## EXERCISE BRIEF
In the data that follows, count each line holding the string "brązowy"; answer with the number only.

[RECORDED DATA — start]

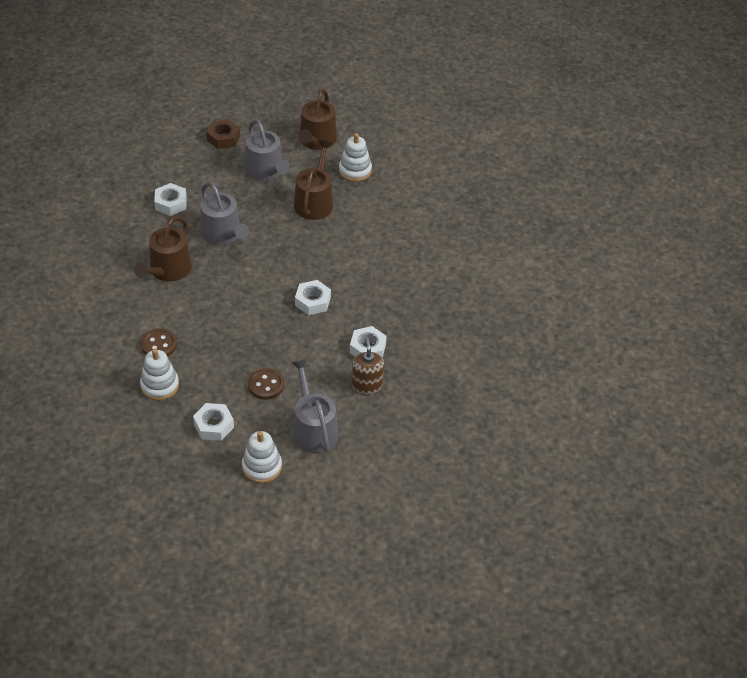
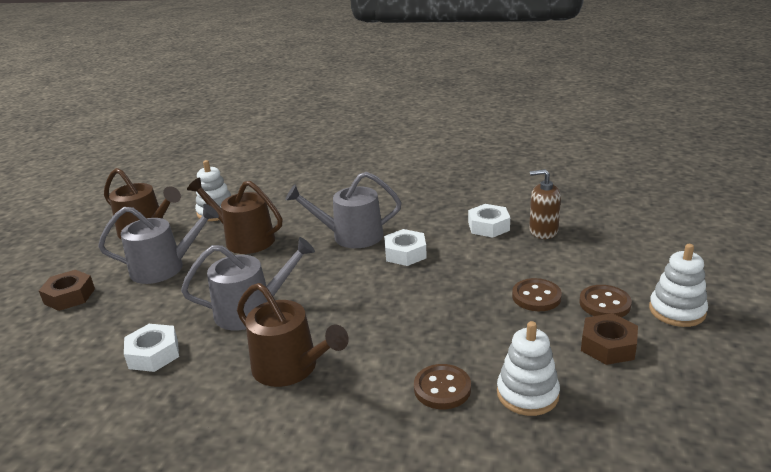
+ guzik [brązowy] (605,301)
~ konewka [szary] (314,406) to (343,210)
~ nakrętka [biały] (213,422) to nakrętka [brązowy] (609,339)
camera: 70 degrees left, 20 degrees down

[RECORDED DATA — finish]

## THE ANSWER
2